**DATA FOR THIS TASK:**
--- --- ---

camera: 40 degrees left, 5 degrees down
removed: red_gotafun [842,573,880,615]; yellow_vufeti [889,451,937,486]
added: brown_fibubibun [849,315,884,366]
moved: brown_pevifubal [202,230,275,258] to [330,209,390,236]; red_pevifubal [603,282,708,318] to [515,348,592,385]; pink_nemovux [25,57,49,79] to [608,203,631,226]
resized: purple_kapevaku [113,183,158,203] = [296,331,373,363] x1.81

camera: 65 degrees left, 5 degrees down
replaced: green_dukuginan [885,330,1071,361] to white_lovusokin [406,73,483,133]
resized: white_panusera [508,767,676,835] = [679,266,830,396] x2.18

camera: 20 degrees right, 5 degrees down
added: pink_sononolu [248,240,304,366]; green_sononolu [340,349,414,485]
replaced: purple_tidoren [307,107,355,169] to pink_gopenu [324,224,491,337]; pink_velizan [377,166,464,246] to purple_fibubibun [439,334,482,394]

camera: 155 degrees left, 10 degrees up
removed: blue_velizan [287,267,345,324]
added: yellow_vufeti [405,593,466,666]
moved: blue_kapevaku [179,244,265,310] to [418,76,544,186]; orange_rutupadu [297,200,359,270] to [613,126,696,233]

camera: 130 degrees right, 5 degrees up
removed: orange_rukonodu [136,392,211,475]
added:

--- --- ---

**ASSIGNMENT:**
Nothing should be returned except the lines from the one holding "resized: purple_kapevaku [113,183,158,203]" through the final line of the listing, exactly as they appear.

**REPLY:**
resized: purple_kapevaku [113,183,158,203] = [296,331,373,363] x1.81

camera: 65 degrees left, 5 degrees down
replaced: green_dukuginan [885,330,1071,361] to white_lovusokin [406,73,483,133]
resized: white_panusera [508,767,676,835] = [679,266,830,396] x2.18

camera: 20 degrees right, 5 degrees down
added: pink_sononolu [248,240,304,366]; green_sononolu [340,349,414,485]
replaced: purple_tidoren [307,107,355,169] to pink_gopenu [324,224,491,337]; pink_velizan [377,166,464,246] to purple_fibubibun [439,334,482,394]

camera: 155 degrees left, 10 degrees up
removed: blue_velizan [287,267,345,324]
added: yellow_vufeti [405,593,466,666]
moved: blue_kapevaku [179,244,265,310] to [418,76,544,186]; orange_rutupadu [297,200,359,270] to [613,126,696,233]

camera: 130 degrees right, 5 degrees up
removed: orange_rukonodu [136,392,211,475]
added:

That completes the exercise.